* SET EXERCISE
Reproduce the rows from the first one through the line containing "novella [326, 844]", swapping "ballad" for "sonnet" and changing nothing else.

Stored data:

*****

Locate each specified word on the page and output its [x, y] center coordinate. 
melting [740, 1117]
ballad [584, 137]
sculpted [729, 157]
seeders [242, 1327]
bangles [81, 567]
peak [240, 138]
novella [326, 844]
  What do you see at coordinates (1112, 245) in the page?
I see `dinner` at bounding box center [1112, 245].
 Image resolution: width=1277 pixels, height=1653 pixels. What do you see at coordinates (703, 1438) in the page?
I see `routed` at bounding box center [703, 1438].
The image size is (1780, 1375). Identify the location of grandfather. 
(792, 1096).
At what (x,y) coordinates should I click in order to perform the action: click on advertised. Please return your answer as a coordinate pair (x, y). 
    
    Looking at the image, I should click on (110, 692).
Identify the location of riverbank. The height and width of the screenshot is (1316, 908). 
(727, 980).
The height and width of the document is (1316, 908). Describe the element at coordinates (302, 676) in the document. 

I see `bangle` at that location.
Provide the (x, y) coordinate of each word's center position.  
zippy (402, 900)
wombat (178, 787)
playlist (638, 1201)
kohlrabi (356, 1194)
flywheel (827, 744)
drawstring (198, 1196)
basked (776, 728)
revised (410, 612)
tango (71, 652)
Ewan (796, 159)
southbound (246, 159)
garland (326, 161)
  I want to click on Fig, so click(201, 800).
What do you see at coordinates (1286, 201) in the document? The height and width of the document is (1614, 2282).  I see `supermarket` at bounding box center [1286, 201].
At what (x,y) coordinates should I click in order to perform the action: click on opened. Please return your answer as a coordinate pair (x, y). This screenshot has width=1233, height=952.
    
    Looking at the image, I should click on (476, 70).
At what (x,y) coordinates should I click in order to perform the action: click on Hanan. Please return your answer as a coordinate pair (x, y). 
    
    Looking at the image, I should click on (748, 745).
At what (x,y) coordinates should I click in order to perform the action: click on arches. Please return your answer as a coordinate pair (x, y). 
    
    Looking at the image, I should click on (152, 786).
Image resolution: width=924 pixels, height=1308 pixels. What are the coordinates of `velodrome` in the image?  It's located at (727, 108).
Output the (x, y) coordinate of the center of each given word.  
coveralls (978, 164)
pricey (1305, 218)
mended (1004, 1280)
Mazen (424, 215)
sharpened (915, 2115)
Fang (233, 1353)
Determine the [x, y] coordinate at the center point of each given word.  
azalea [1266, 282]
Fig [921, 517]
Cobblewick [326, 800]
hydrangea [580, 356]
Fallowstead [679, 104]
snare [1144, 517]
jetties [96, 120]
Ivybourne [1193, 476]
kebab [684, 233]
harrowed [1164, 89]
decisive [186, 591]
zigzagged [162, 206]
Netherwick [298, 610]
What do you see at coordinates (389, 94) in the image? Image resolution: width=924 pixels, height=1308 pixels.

*****

* COMPLETE ANSWER
Locate each specified word on the page and output its [x, y] center coordinate. 
melting [740, 1117]
sonnet [584, 137]
sculpted [729, 157]
seeders [242, 1327]
bangles [81, 567]
peak [240, 138]
novella [326, 844]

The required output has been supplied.